◆ BRIEF ◆
Take every line from the material that has the word "plate" in it.

◆ RECORDS FOR PROCESSING ◆

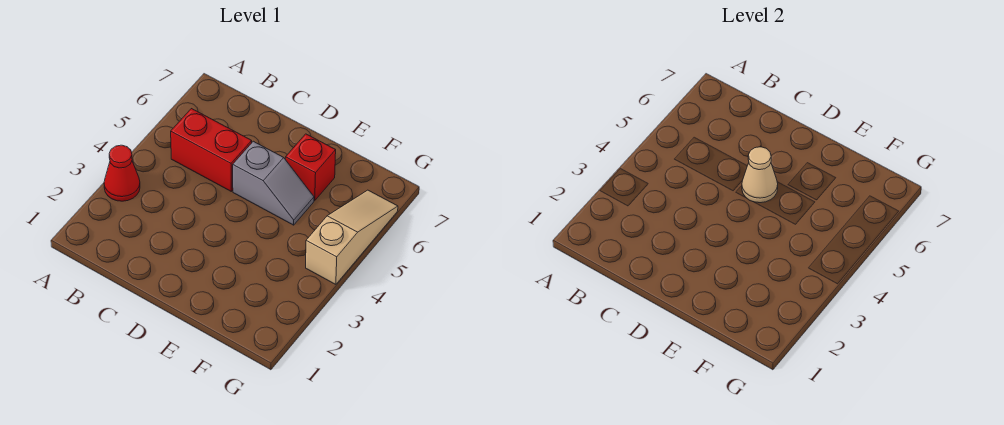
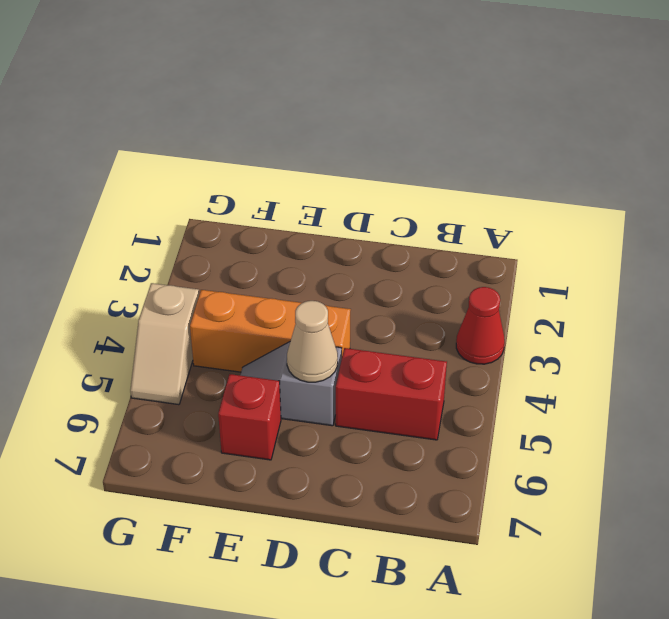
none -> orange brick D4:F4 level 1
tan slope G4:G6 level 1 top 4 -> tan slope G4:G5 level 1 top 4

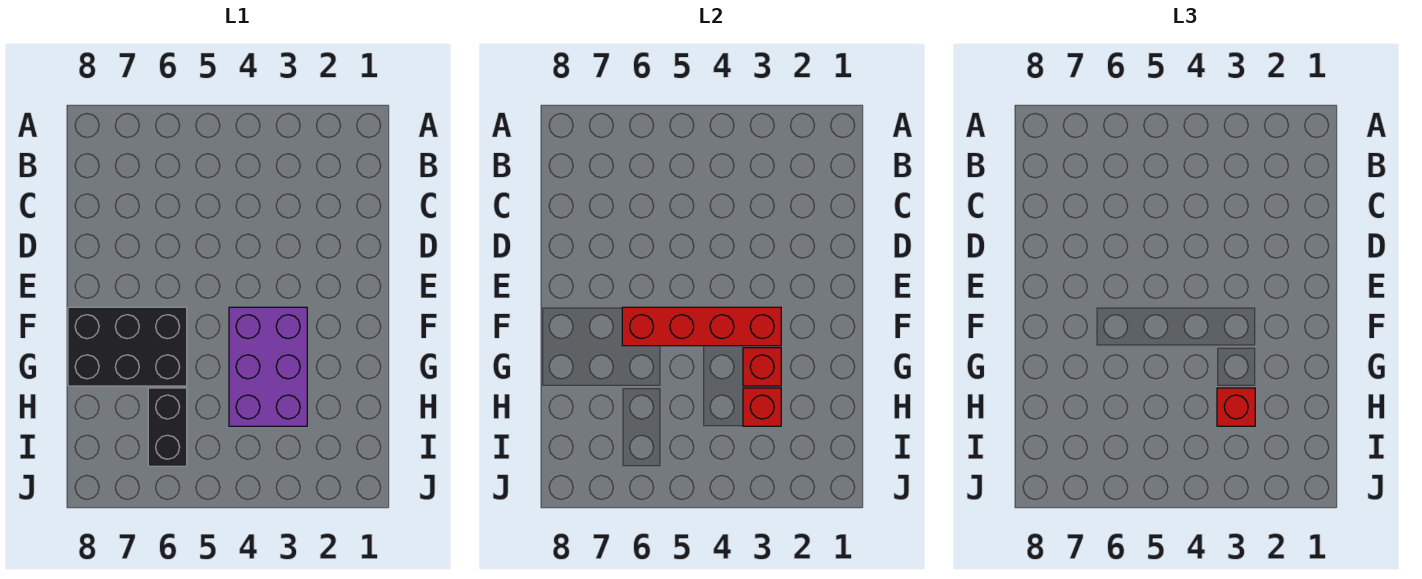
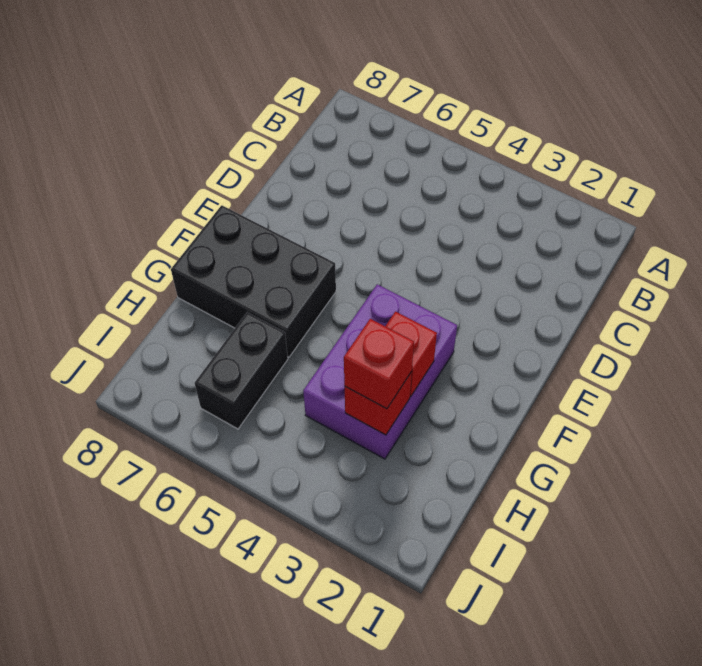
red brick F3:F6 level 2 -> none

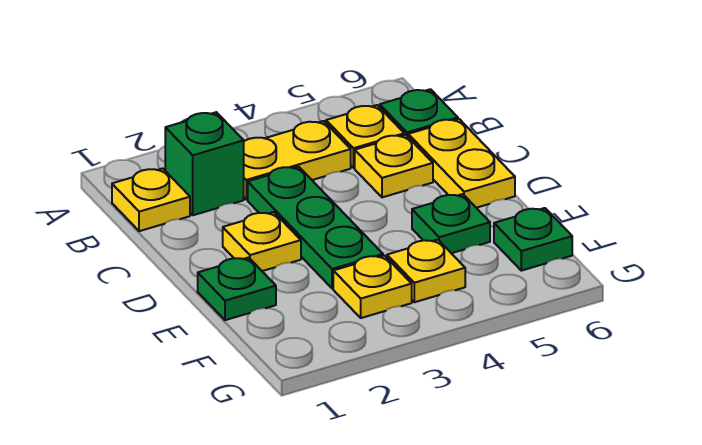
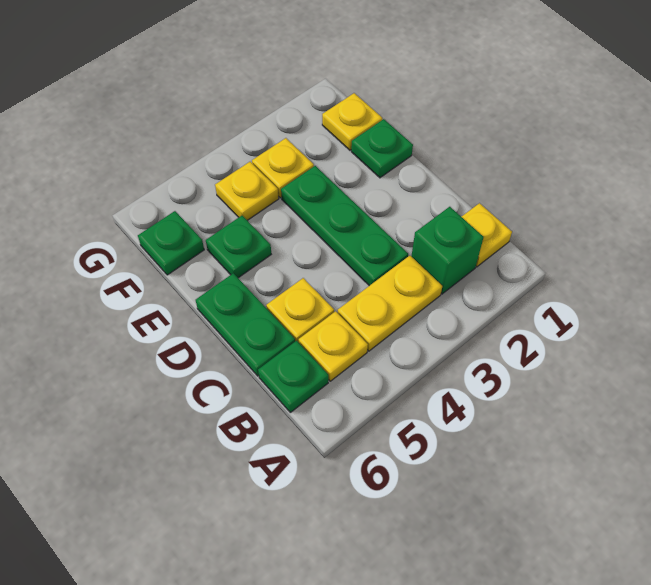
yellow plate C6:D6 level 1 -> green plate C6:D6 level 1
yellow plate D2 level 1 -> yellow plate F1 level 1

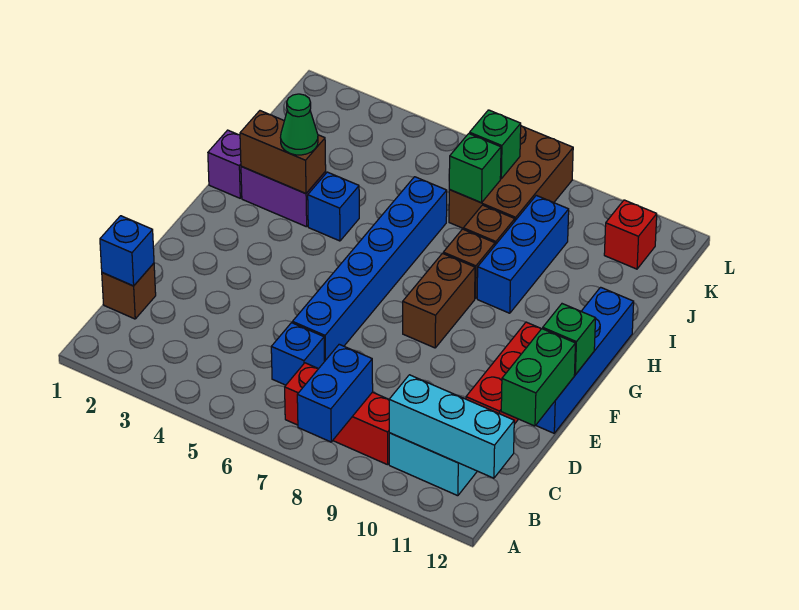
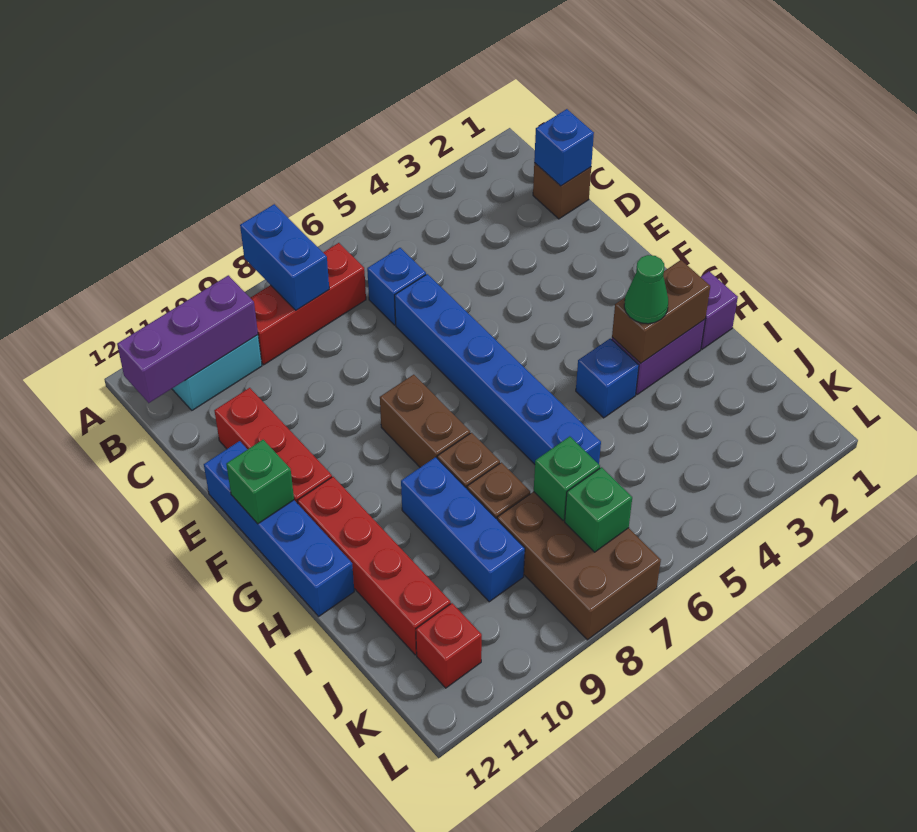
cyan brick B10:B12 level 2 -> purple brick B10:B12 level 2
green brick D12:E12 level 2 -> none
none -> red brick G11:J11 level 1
--
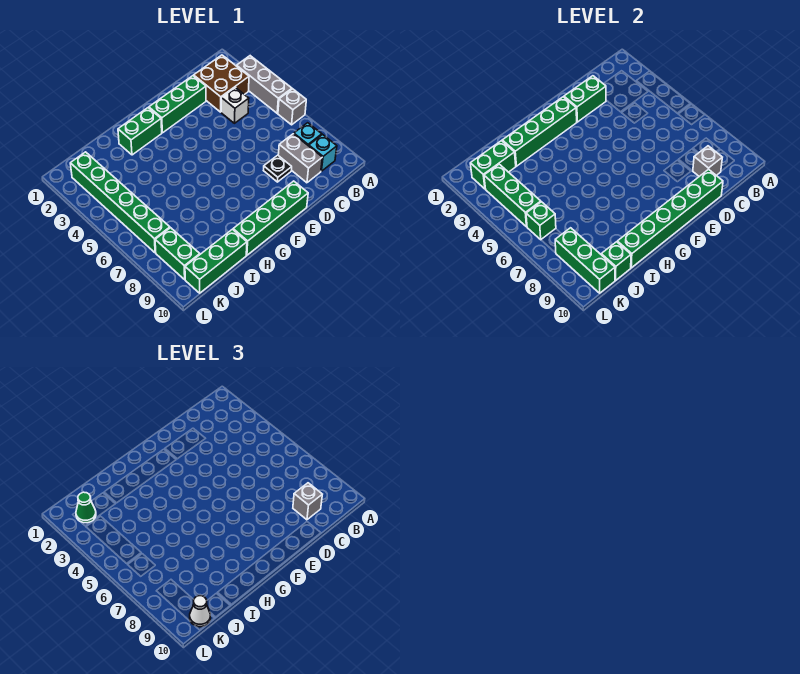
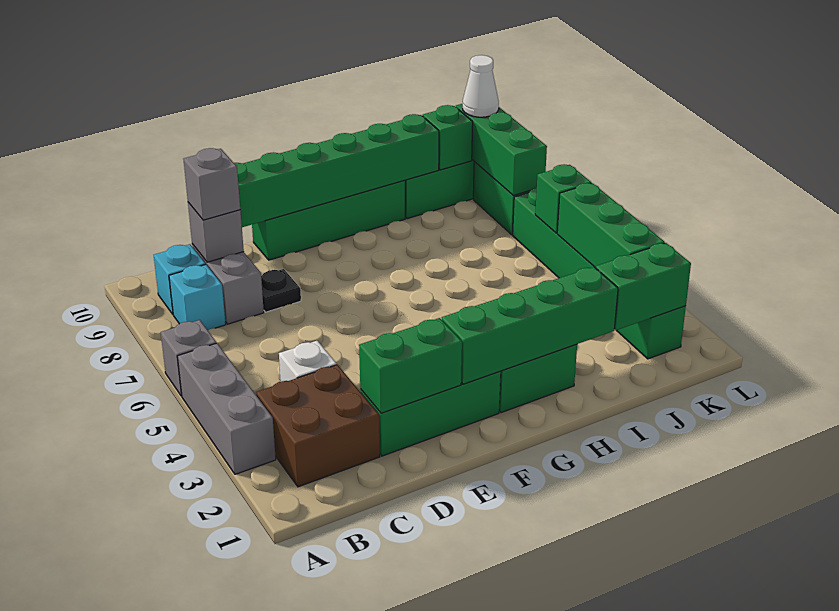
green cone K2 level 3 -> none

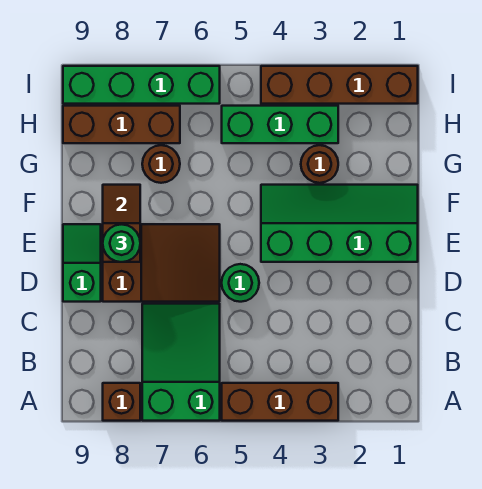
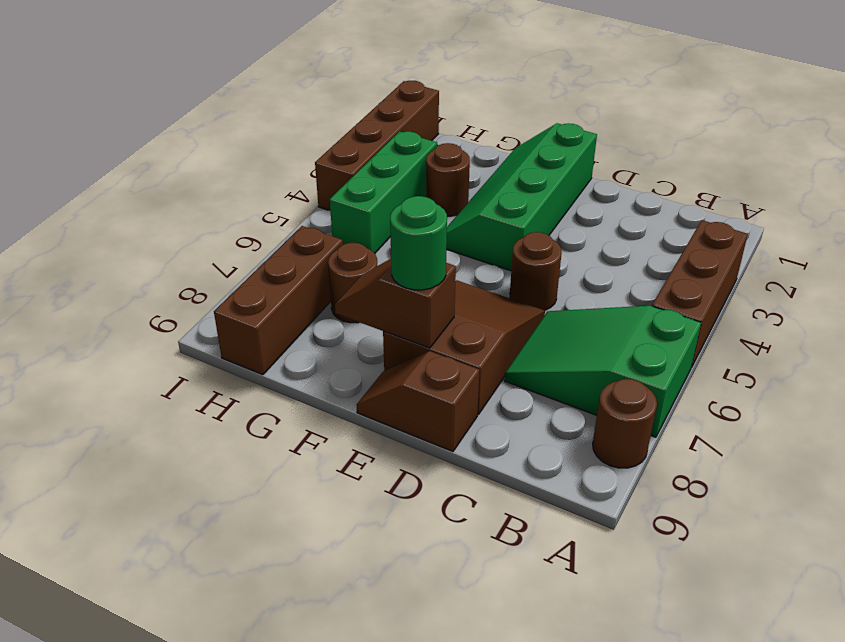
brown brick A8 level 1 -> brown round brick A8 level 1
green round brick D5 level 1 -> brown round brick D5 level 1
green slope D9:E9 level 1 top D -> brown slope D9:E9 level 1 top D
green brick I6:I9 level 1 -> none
* * *
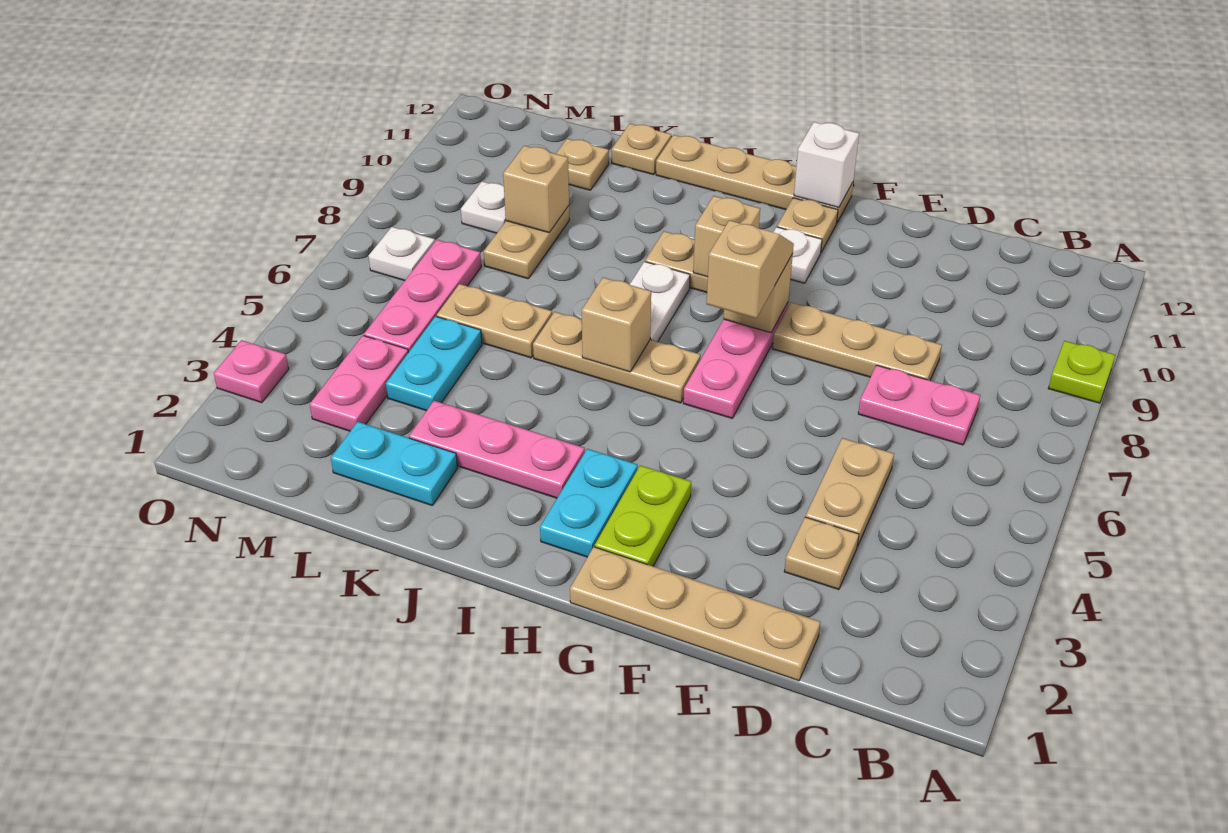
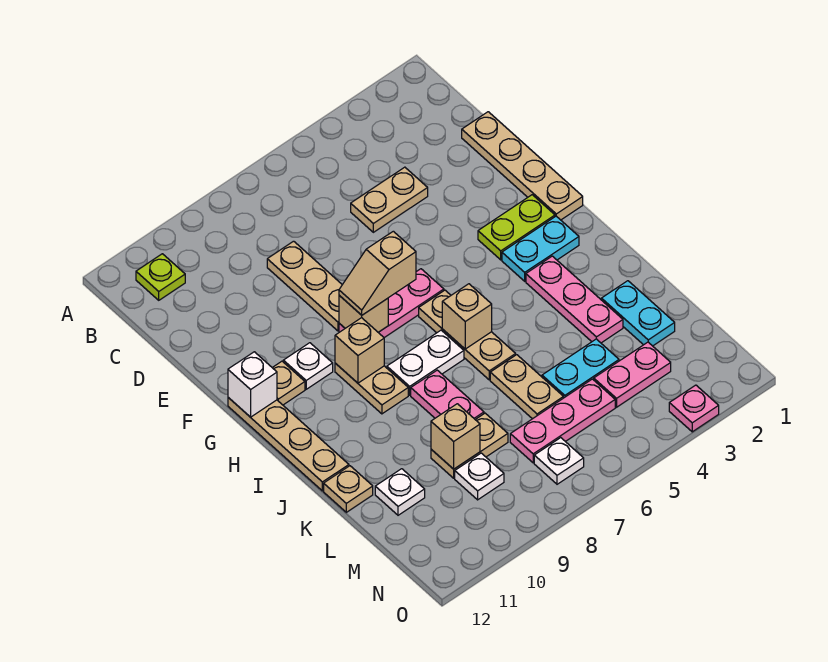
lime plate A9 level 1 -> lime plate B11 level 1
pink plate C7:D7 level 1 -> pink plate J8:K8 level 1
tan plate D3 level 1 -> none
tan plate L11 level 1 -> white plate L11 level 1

◆ SOLUTION ◆
yellow plate C6:D6 level 1 -> green plate C6:D6 level 1
yellow plate D2 level 1 -> yellow plate F1 level 1
lime plate A9 level 1 -> lime plate B11 level 1
pink plate C7:D7 level 1 -> pink plate J8:K8 level 1
tan plate D3 level 1 -> none
tan plate L11 level 1 -> white plate L11 level 1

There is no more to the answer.